[Source records]
::::::

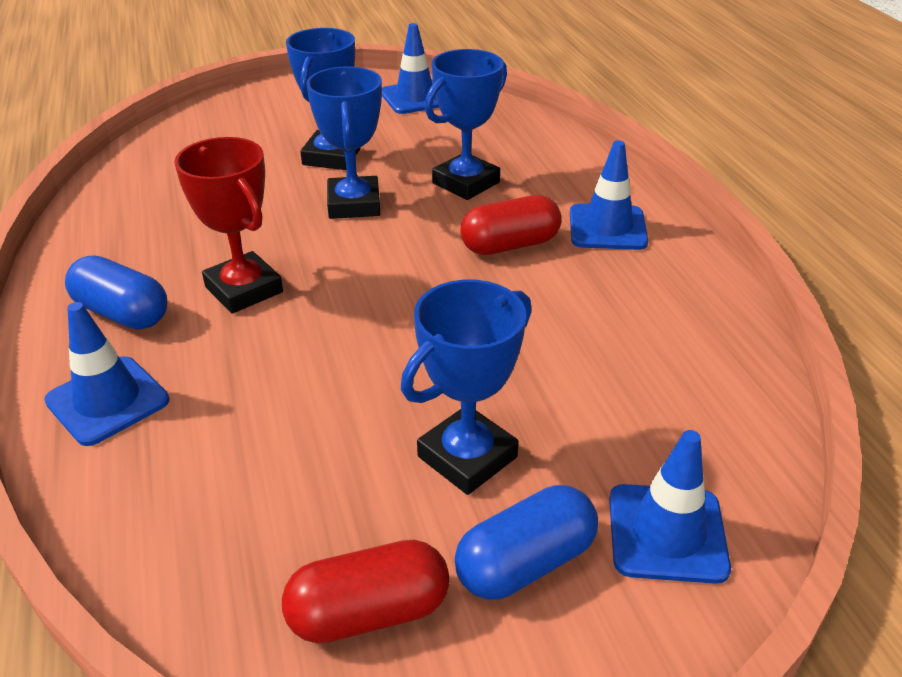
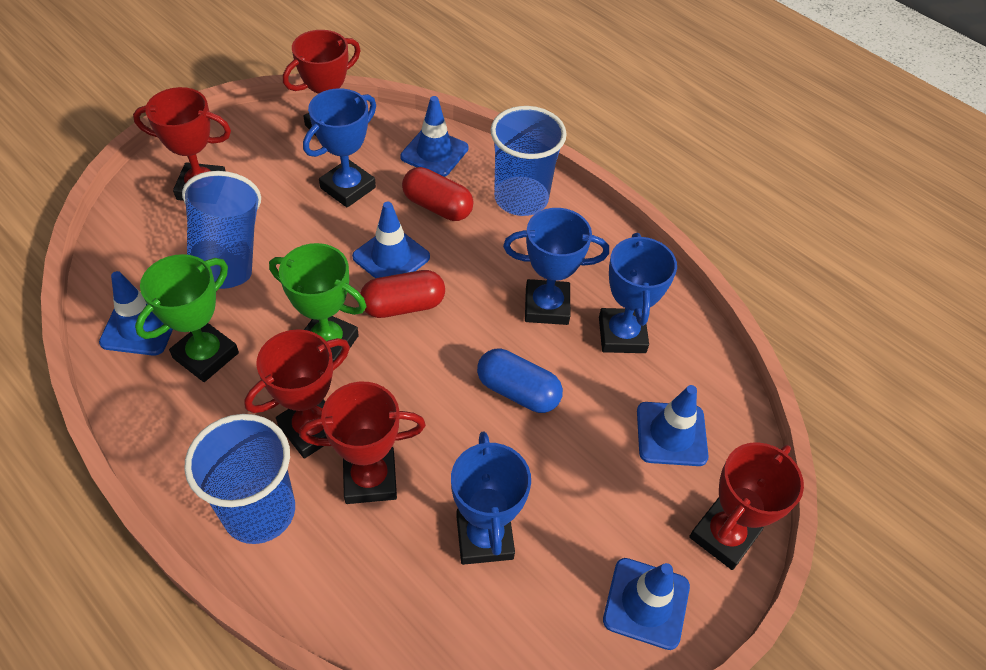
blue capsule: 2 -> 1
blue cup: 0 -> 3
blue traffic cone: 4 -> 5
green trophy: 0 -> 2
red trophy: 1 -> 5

::::::

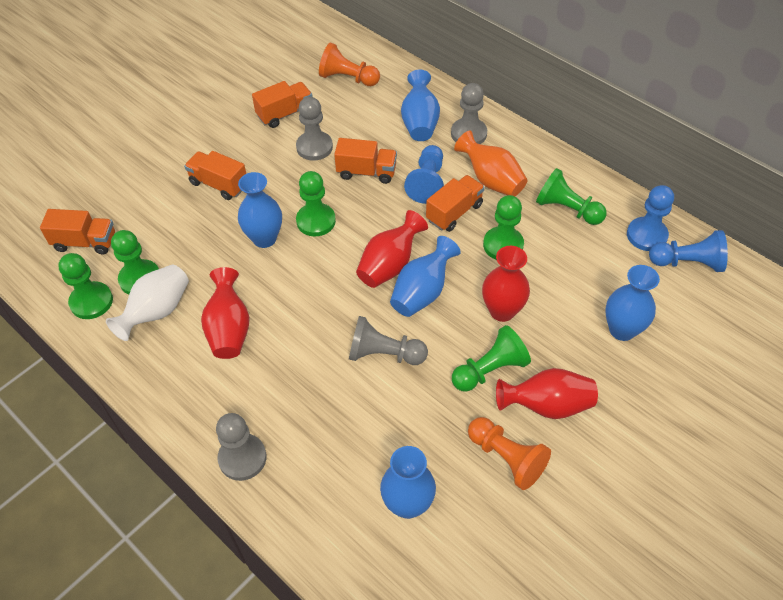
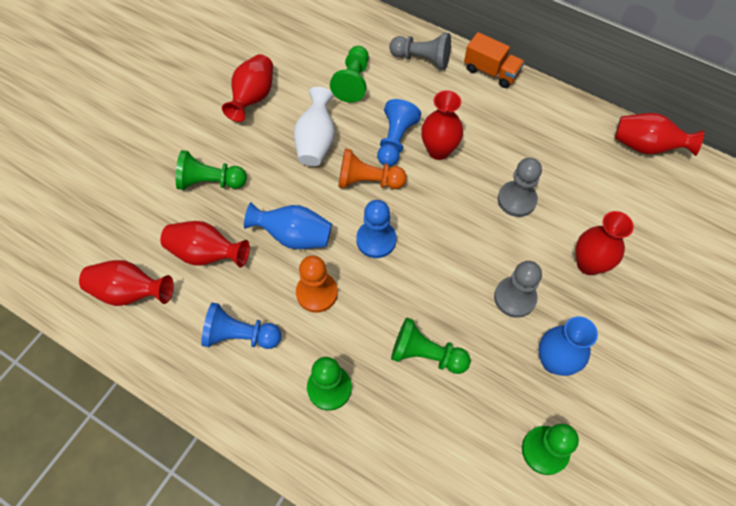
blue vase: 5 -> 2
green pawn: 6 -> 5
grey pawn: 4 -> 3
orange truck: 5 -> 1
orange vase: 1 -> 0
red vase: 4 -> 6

::::::

# Your objective
Using the data above, repeat exactly the lines that begin at the line with "blue cup: 0 -> 3" and end at the line with "red trophy: 1 -> 5", both ends included.

# Result below
blue cup: 0 -> 3
blue traffic cone: 4 -> 5
green trophy: 0 -> 2
red trophy: 1 -> 5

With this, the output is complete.